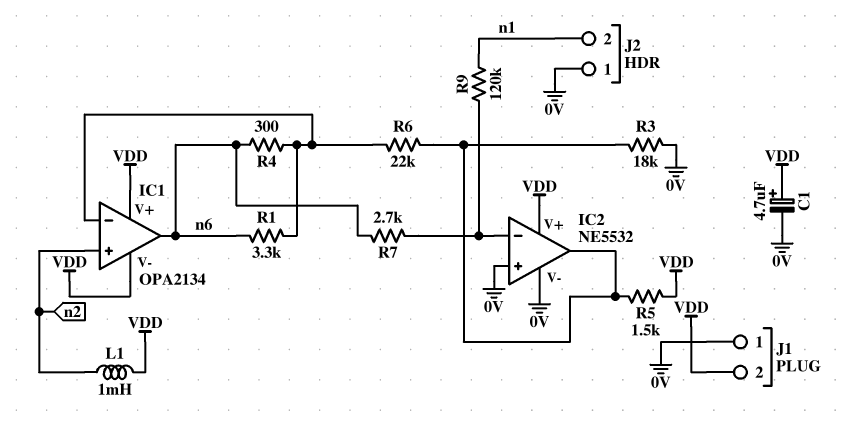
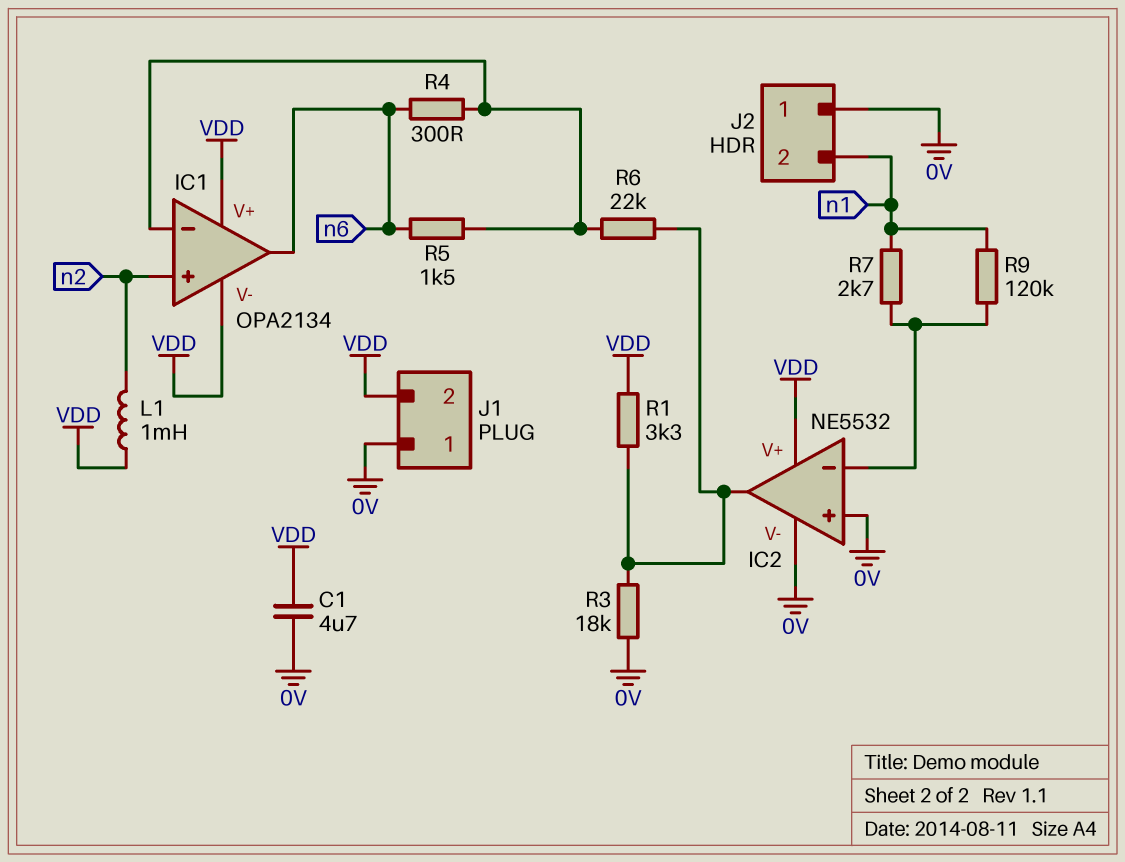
C1: 4.7uF (plus VDD, minus 0V) -> 4.7uF (0V, VDD)
R1: 3.3k (IC1/in-, n6) -> 3.3k (IC2/out, VDD)
R5: 1.5k (IC2/out, VDD) -> 1.5k (IC1/in-, n6)
R7: 2.7k (IC2/in-, n6) -> 2.7k (IC2/in-, n1)

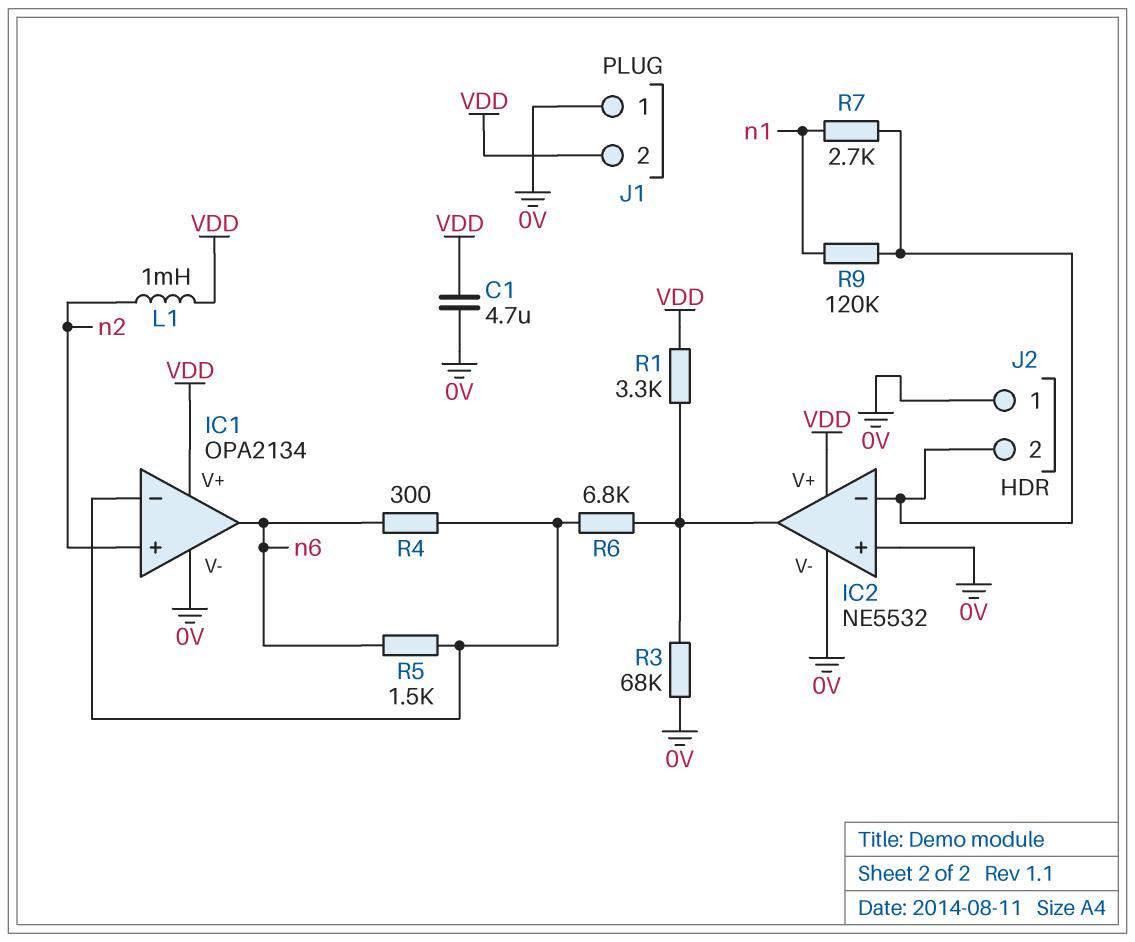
IC1 pin V-: VDD -> 0V
J2 pin 2: n1 -> IC2/in-
R3: 18k (0V, IC2/out) -> 68k (0V, IC2/out)
R6: 22k (IC1/in-, IC2/out) -> 6.8k (IC1/in-, IC2/out)

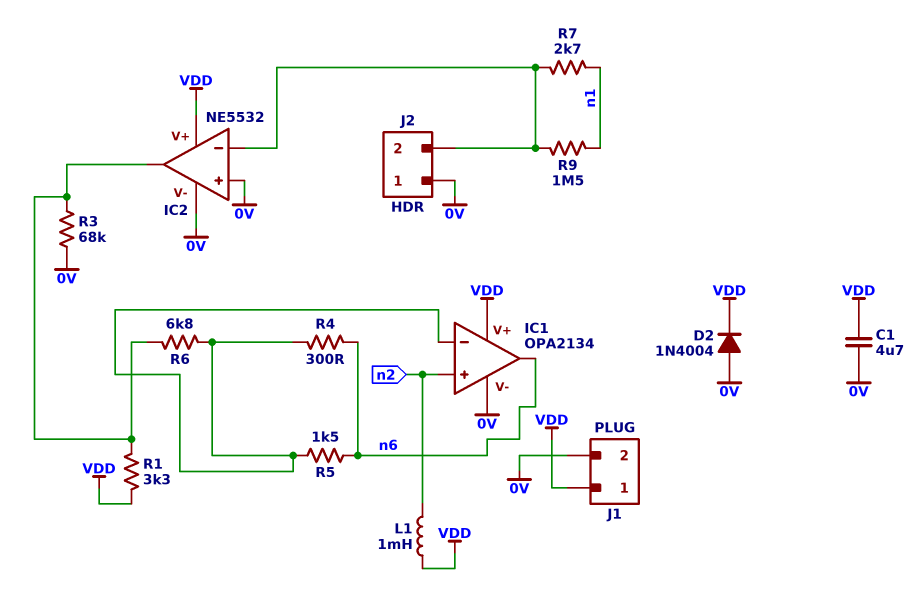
D2: none -> diode 1N4004 (A 0V, K VDD)
J1 pin 1: 0V -> VDD
J1 pin 2: VDD -> 0V
R9: 120k (IC2/in-, n1) -> 1.5M (IC2/in-, n1)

********

◆ **EXERCISE PROMPT**
Each record above must be set down again unchanged, with its pictures left out.

◆ **SOLUTION TO THIS PROBLEM**
C1: 4.7uF (plus VDD, minus 0V) -> 4.7uF (0V, VDD)
R1: 3.3k (IC1/in-, n6) -> 3.3k (IC2/out, VDD)
R5: 1.5k (IC2/out, VDD) -> 1.5k (IC1/in-, n6)
R7: 2.7k (IC2/in-, n6) -> 2.7k (IC2/in-, n1)

IC1 pin V-: VDD -> 0V
J2 pin 2: n1 -> IC2/in-
R3: 18k (0V, IC2/out) -> 68k (0V, IC2/out)
R6: 22k (IC1/in-, IC2/out) -> 6.8k (IC1/in-, IC2/out)

D2: none -> diode 1N4004 (A 0V, K VDD)
J1 pin 1: 0V -> VDD
J1 pin 2: VDD -> 0V
R9: 120k (IC2/in-, n1) -> 1.5M (IC2/in-, n1)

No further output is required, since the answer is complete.